═════ EXCERPTED DATA ═════
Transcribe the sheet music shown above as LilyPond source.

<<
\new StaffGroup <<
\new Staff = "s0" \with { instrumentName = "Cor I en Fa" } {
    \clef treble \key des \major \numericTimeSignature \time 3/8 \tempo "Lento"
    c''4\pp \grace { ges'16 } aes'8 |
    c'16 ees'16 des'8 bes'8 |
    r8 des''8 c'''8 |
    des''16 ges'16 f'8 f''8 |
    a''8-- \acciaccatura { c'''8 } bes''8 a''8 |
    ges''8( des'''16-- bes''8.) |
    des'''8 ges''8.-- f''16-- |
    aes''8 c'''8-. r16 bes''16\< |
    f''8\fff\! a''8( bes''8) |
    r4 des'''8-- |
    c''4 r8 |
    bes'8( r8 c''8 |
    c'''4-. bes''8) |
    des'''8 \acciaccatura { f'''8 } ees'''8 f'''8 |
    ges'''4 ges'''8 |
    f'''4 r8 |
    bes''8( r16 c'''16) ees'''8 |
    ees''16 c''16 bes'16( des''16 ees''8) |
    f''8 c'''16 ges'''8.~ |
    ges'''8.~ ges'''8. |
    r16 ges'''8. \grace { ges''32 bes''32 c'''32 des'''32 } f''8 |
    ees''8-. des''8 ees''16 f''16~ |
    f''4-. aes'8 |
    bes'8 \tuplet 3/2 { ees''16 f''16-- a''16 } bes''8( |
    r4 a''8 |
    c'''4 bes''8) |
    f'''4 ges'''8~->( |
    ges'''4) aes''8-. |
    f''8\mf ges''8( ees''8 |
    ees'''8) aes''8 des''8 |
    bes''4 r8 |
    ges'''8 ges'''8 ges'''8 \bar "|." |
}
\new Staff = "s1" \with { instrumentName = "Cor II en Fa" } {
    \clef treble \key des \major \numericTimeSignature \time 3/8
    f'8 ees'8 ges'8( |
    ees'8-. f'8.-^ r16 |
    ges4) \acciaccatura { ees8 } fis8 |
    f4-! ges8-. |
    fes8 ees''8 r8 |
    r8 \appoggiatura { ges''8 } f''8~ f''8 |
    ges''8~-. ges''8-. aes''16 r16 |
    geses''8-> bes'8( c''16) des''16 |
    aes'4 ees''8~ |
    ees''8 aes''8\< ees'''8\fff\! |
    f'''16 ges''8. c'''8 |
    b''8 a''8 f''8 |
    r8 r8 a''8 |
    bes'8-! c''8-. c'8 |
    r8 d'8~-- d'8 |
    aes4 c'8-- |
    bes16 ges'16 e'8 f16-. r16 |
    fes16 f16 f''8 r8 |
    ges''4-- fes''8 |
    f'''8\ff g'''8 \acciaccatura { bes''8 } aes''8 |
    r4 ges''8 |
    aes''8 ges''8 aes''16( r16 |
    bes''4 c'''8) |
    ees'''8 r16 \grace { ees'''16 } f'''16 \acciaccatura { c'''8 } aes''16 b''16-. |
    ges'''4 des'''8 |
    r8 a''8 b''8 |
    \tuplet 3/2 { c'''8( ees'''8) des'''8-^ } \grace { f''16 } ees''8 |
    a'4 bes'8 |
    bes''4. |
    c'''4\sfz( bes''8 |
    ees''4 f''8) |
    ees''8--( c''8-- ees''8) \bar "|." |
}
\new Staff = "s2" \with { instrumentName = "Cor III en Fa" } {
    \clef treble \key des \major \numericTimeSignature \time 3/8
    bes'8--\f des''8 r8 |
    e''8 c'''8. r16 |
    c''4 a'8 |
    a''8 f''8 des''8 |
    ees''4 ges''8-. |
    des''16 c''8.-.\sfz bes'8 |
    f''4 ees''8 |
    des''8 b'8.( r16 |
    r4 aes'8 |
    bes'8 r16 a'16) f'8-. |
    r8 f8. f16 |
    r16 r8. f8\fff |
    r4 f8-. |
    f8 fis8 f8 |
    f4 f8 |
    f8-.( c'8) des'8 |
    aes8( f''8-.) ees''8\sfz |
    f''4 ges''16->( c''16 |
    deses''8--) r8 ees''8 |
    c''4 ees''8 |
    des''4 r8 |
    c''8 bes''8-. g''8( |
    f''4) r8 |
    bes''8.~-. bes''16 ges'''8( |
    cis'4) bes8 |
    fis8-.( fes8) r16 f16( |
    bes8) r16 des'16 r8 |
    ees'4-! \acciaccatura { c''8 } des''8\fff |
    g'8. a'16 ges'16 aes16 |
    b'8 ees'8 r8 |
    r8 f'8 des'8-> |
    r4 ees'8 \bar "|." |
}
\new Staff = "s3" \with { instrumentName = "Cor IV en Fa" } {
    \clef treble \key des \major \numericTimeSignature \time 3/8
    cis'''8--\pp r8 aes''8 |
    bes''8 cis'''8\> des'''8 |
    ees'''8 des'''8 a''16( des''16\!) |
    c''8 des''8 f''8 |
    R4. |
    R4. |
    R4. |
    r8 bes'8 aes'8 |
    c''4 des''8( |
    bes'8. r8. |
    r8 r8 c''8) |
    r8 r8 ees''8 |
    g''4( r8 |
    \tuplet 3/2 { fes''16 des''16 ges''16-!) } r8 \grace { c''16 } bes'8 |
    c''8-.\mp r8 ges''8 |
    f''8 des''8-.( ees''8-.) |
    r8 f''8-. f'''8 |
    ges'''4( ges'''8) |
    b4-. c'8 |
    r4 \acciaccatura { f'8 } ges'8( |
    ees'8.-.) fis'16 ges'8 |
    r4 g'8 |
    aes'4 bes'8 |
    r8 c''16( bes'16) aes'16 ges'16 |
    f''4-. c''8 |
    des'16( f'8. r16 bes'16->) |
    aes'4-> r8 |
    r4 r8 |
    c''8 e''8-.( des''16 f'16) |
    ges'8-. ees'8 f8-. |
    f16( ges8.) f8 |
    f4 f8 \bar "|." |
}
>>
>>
═════
Find every line above that contains the string "tuplet" and copy each of those lines.

    bes'8 \tuplet 3/2 { ees''16 f''16-- a''16 } bes''8( |
    \tuplet 3/2 { c'''8( ees'''8) des'''8-^ } \grace { f''16 } ees''8 |
    \tuplet 3/2 { fes''16 des''16 ges''16-!) } r8 \grace { c''16 } bes'8 |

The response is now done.